What to work on: Except for the pictures, reproduce the records word for word.
Record excerpts START
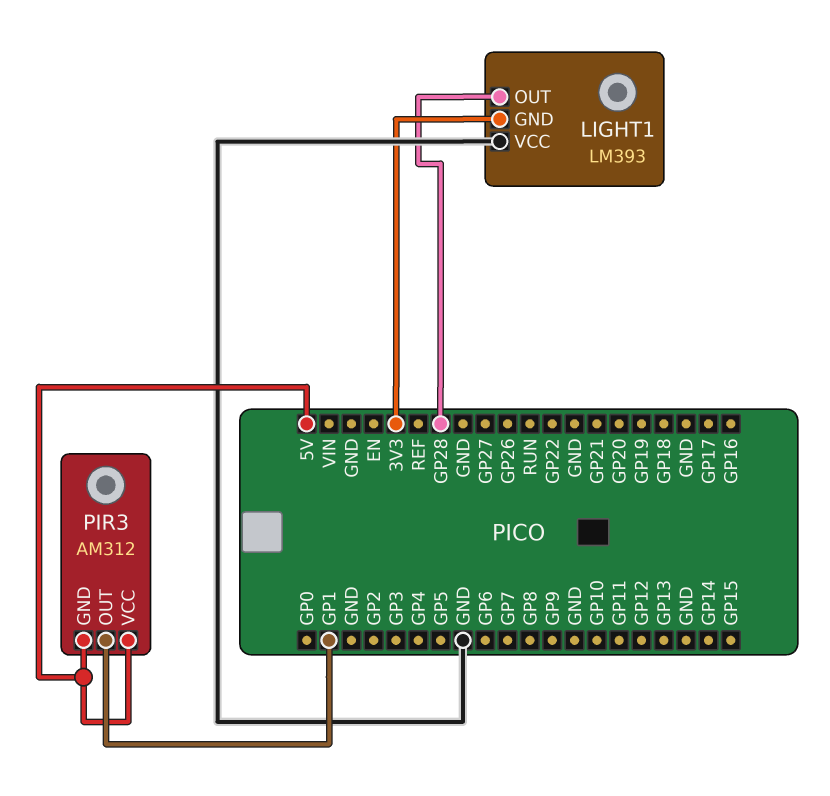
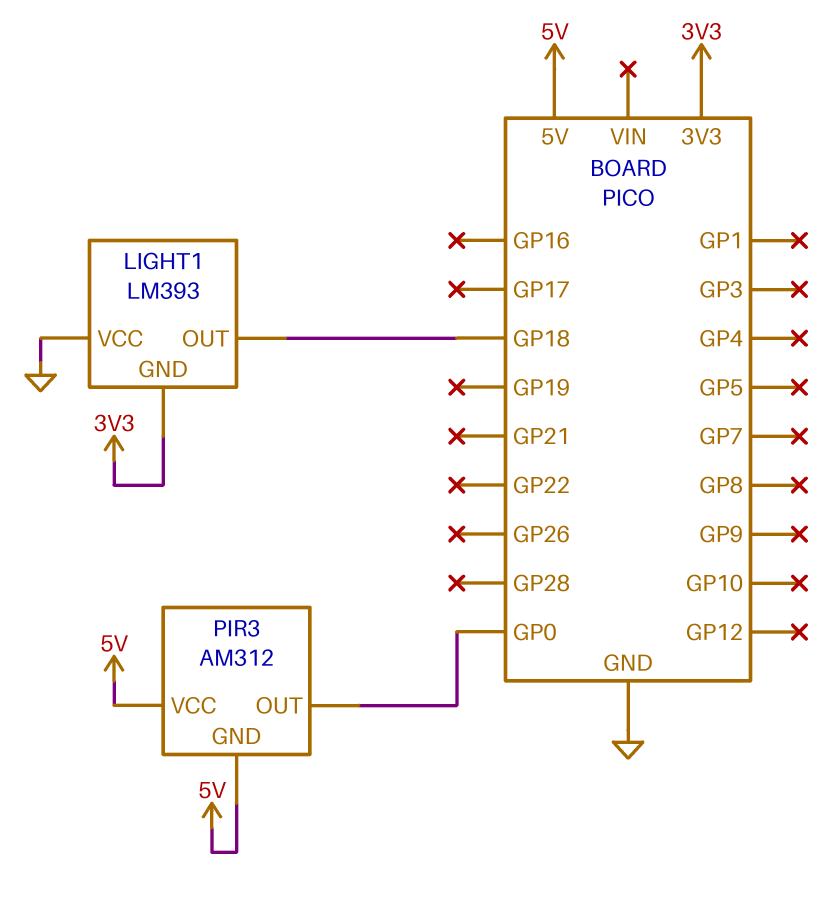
LIGHT1 pin OUT: GP28 -> GP18
PIR3 pin OUT: GP1 -> GP0

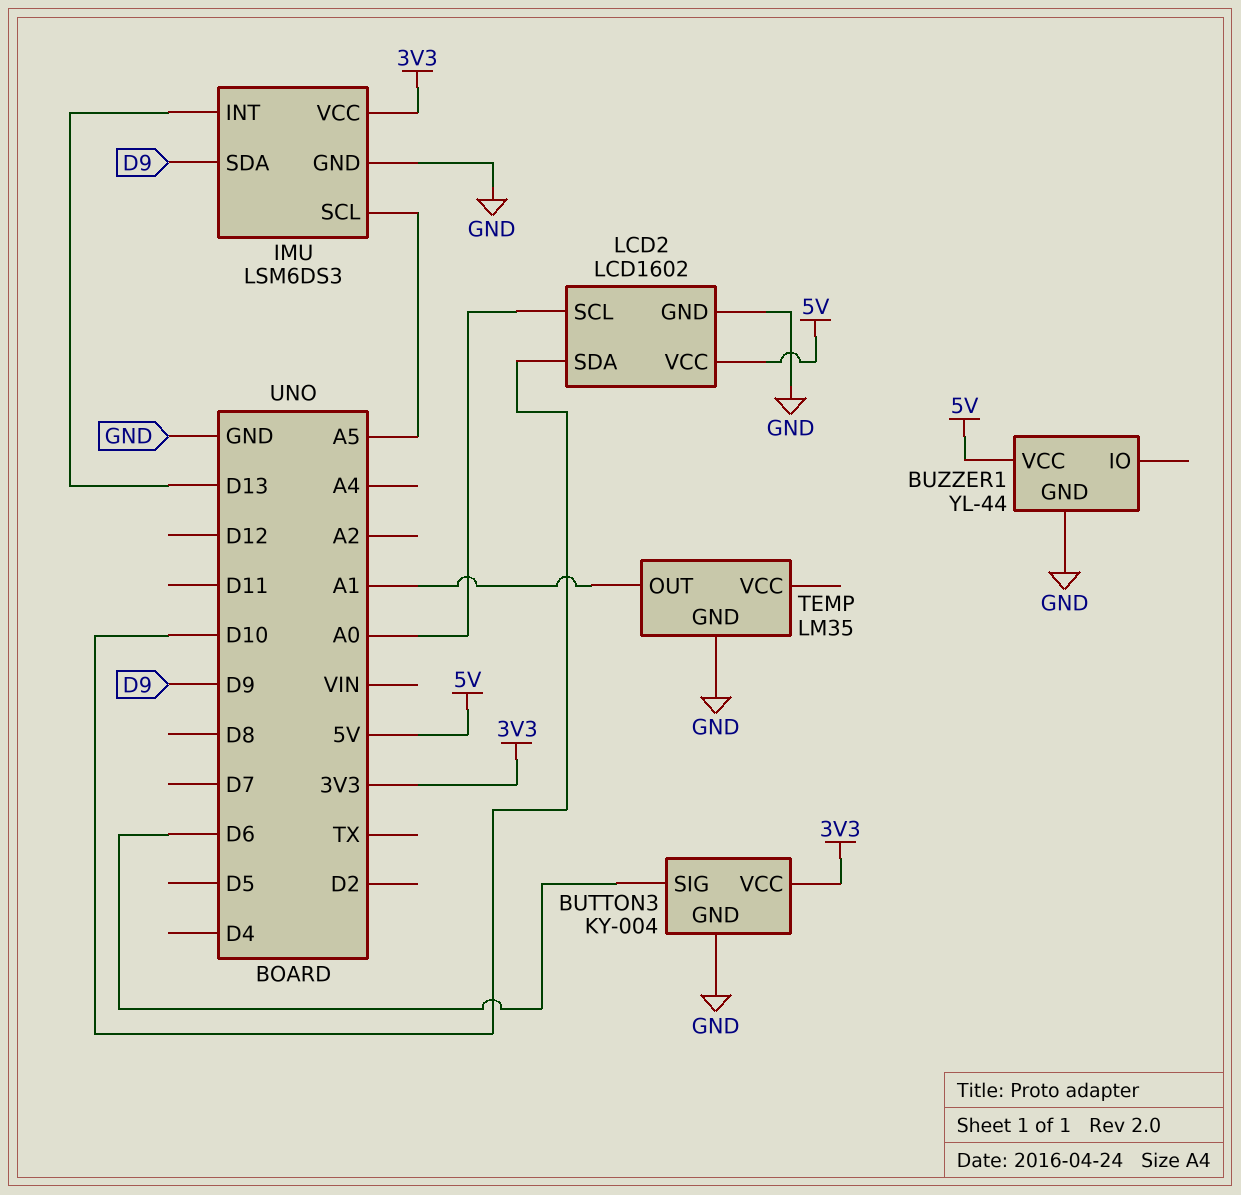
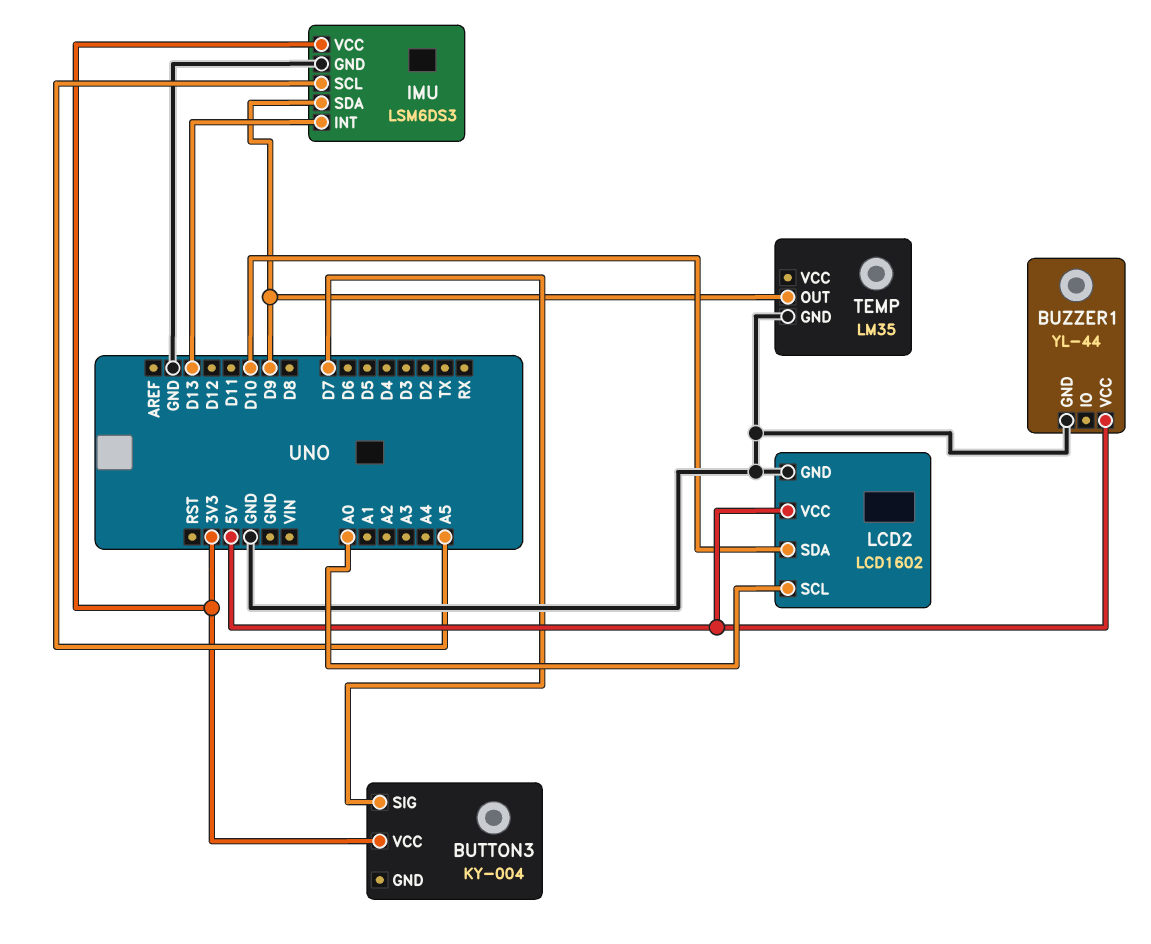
BUTTON3 pin GND: GND -> none
BUTTON3 pin SIG: D6 -> D7
TEMP pin OUT: A1 -> D9

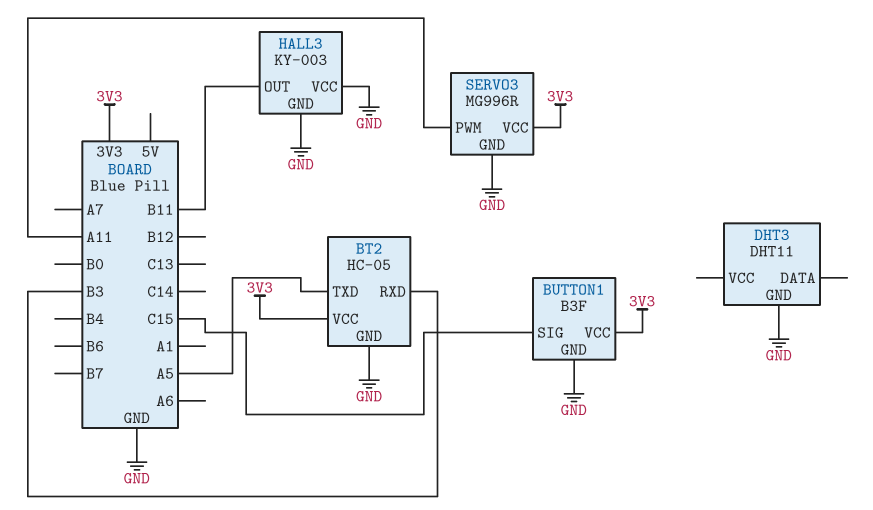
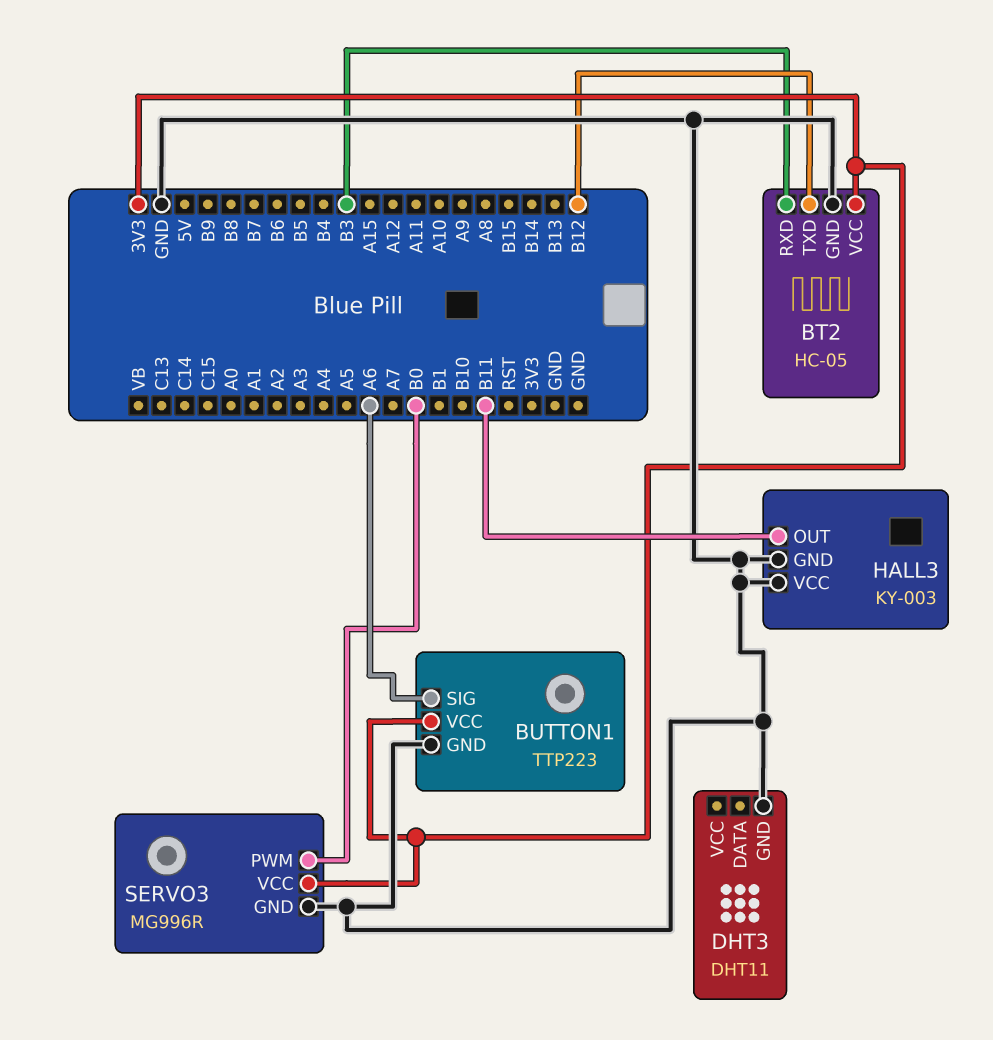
BT2 pin TXD: A5 -> B12
BUTTON1: B3F -> TTP223
BUTTON1 pin SIG: C15 -> A6
SERVO3 pin PWM: A11 -> B0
Record excerpts END
Completed task:
LIGHT1 pin OUT: GP28 -> GP18
PIR3 pin OUT: GP1 -> GP0

BUTTON3 pin GND: GND -> none
BUTTON3 pin SIG: D6 -> D7
TEMP pin OUT: A1 -> D9

BT2 pin TXD: A5 -> B12
BUTTON1: B3F -> TTP223
BUTTON1 pin SIG: C15 -> A6
SERVO3 pin PWM: A11 -> B0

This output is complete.